• What you should do:
Copy every line of the listing below word for word, omitting the pictures.

[Data items]
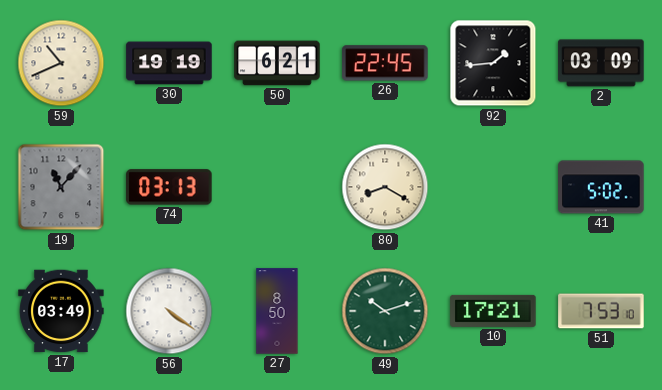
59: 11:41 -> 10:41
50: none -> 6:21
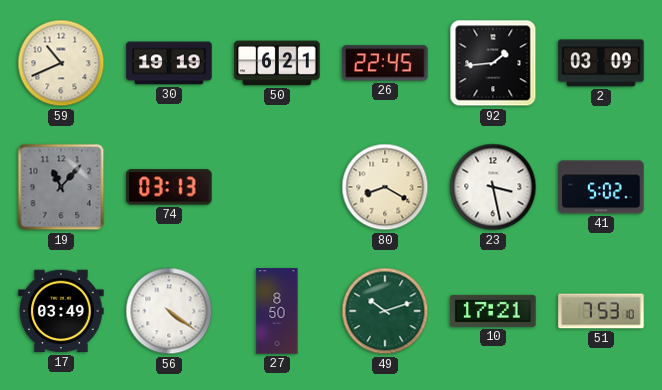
23: none -> 3:28
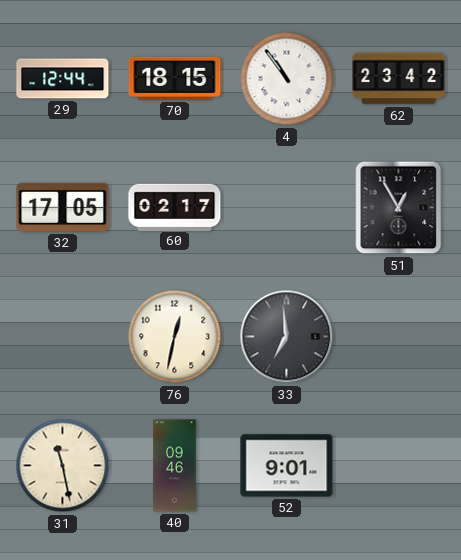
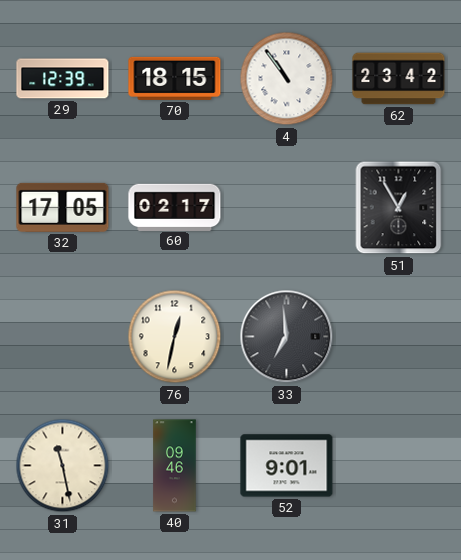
29: 12:44 -> 12:39
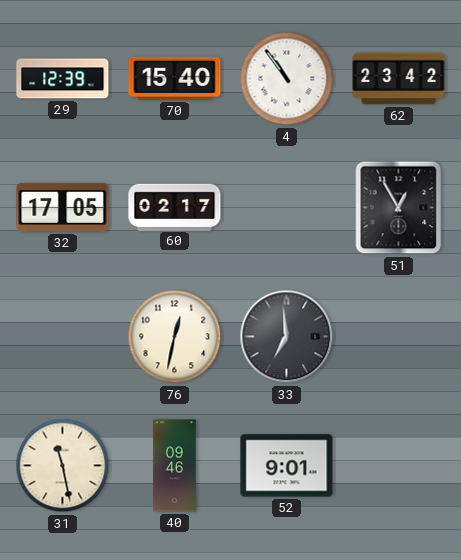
70: 18:15 -> 15:40
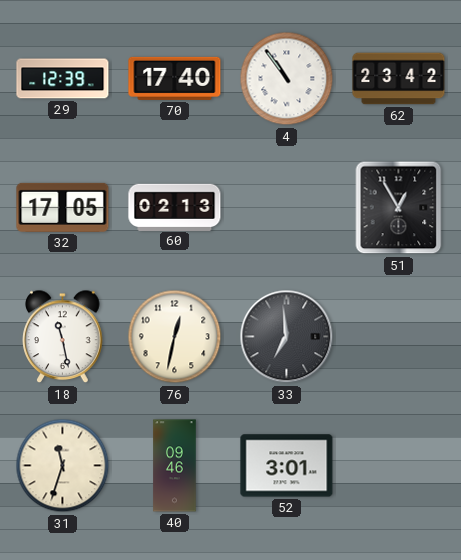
70: 15:40 -> 17:40
60: 02:17 -> 02:13
18: none -> 11:28
31: 11:28 -> 11:33
52: 9:01 -> 3:01
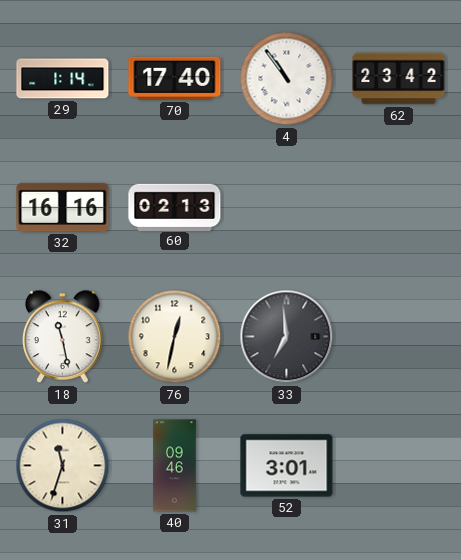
29: 12:39 -> 1:14
32: 17:05 -> 16:16
51: 12:55 -> none
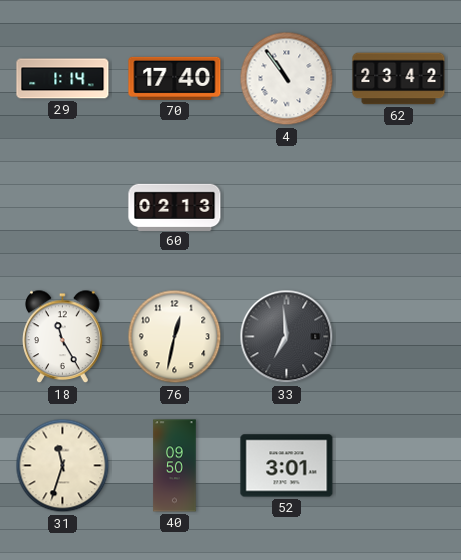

• Solution to the exercise:
59: 11:41 -> 10:41
50: none -> 6:21
23: none -> 3:28
29: 12:44 -> 12:39
70: 18:15 -> 15:40
70: 15:40 -> 17:40
60: 02:17 -> 02:13
18: none -> 11:28
31: 11:28 -> 11:33
52: 9:01 -> 3:01
29: 12:39 -> 1:14
32: 17:05 -> 16:16
51: 12:55 -> none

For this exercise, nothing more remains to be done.